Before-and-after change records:

=== Section Start ===

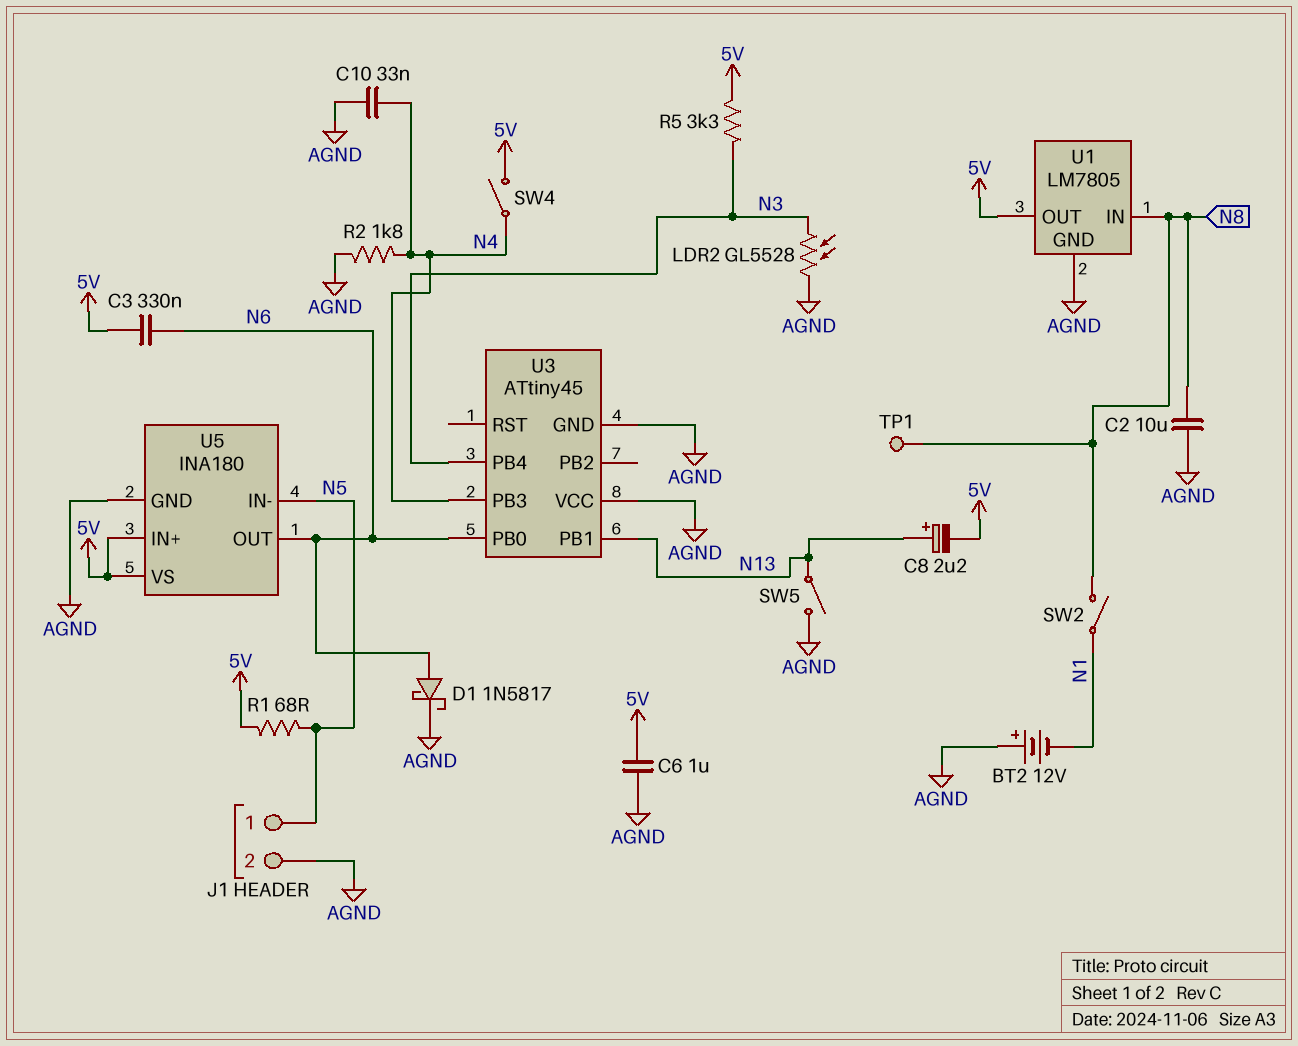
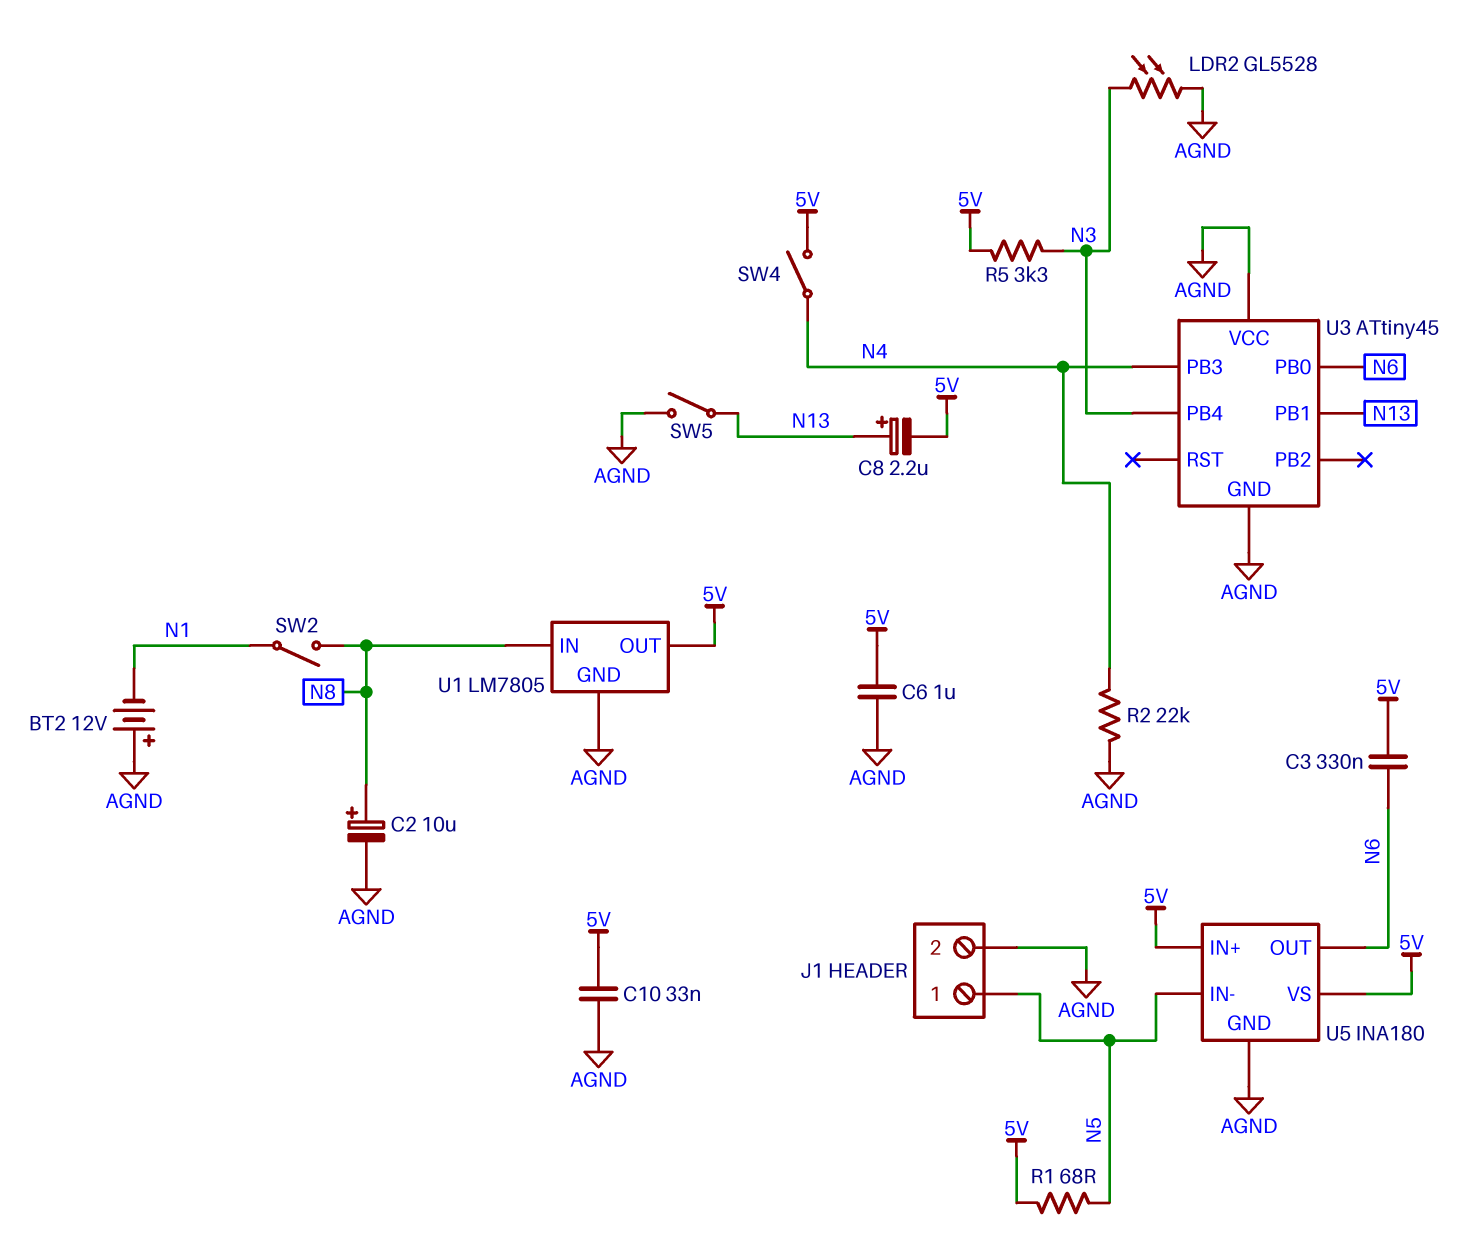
C2: 10uF (AGND, N8) -> 10uF (plus N8, minus AGND)
C10: 33nF (AGND, N4) -> 33nF (5V, AGND)
D1: schottky 1N5817 (A N6, K AGND) -> none
R2: 1.8k (AGND, N4) -> 22k (AGND, N4)
TP1: test point (N8) -> none

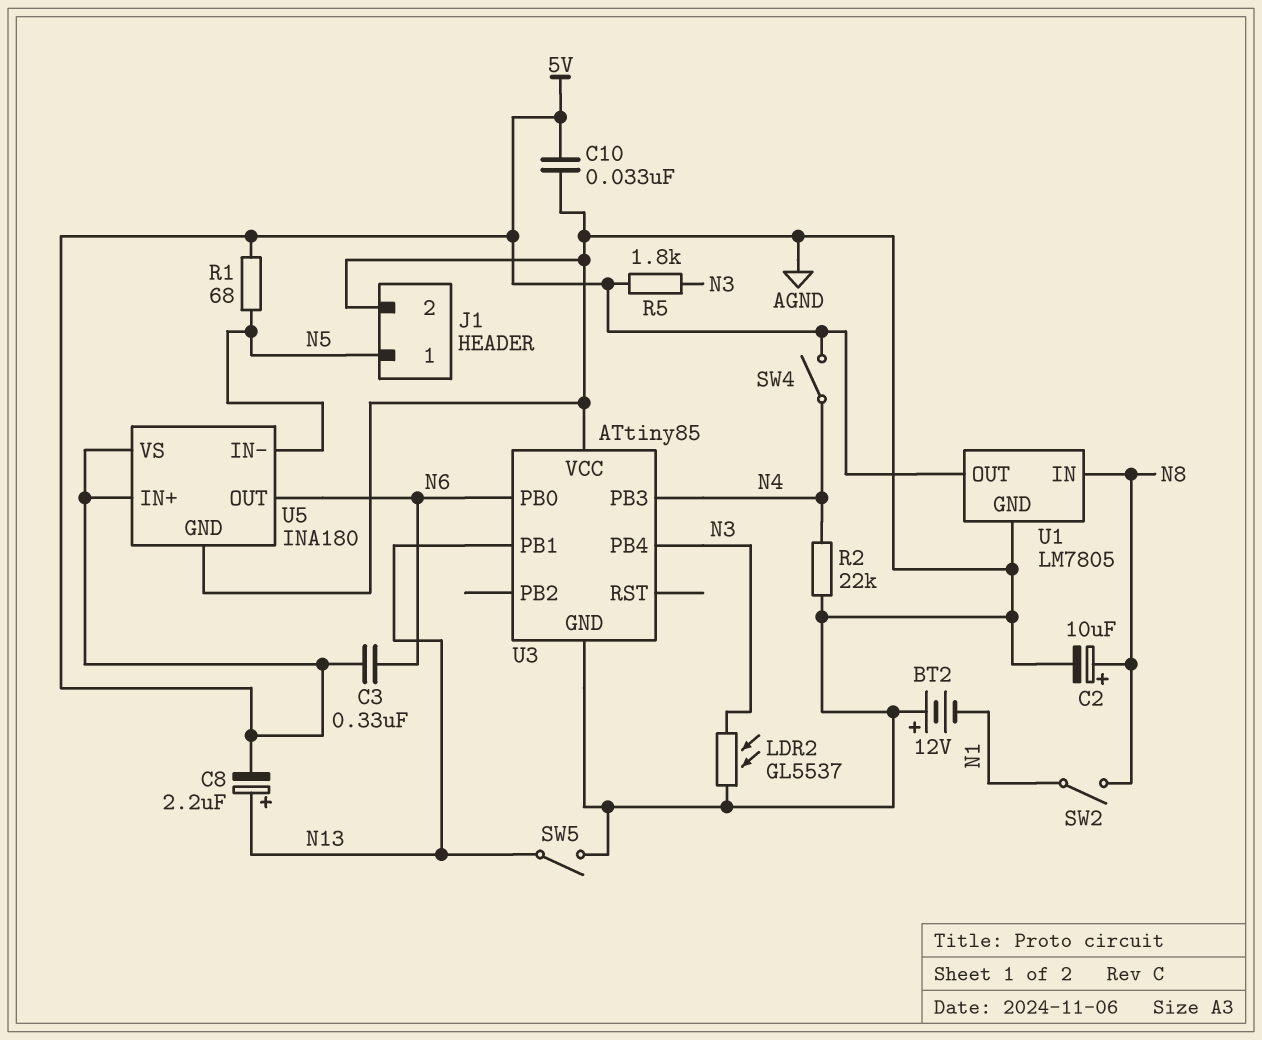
C6: 1uF (5V, AGND) -> none
LDR2: GL5528 (AGND, N3) -> GL5537 (AGND, N3)
R5: 3.3k (5V, N3) -> 1.8k (5V, N3)
U3: ATtiny45 -> ATtiny85

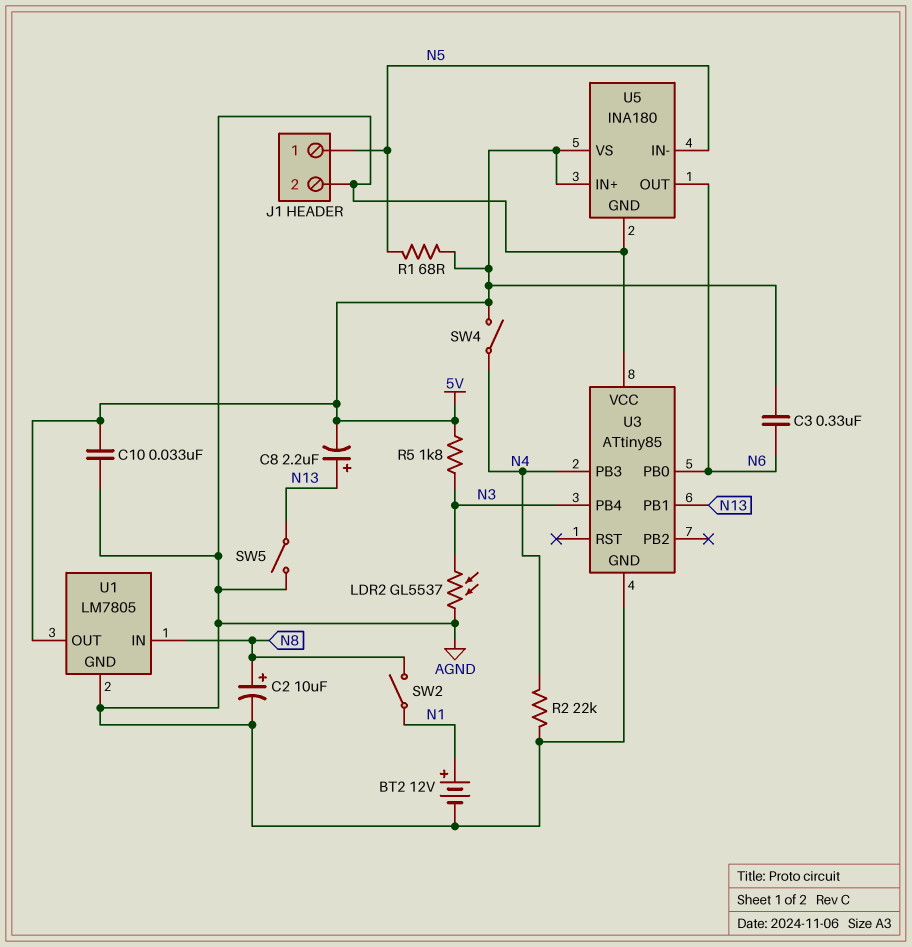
BT2: 12V (plus AGND, minus N1) -> 12V (plus N1, minus AGND)

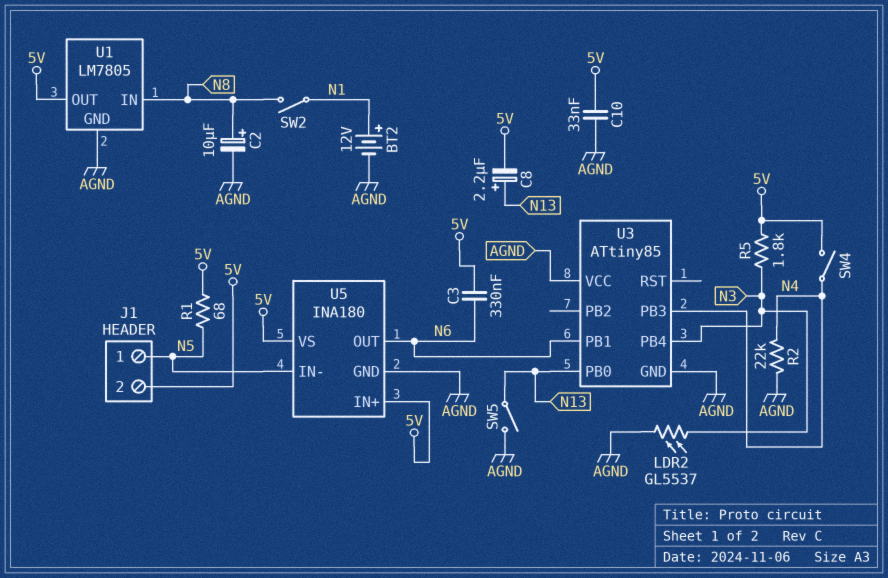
J1 pin 2: AGND -> 5V
U3 pin PB0: N6 -> N13
U3 pin PB1: N13 -> N6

=== Section End ===

Give again, word for word, the line containing "BT2: 12V (plus" and every line after it to the end of the records; leave out the pictures.

*TASK RESULT:*
BT2: 12V (plus AGND, minus N1) -> 12V (plus N1, minus AGND)

J1 pin 2: AGND -> 5V
U3 pin PB0: N6 -> N13
U3 pin PB1: N13 -> N6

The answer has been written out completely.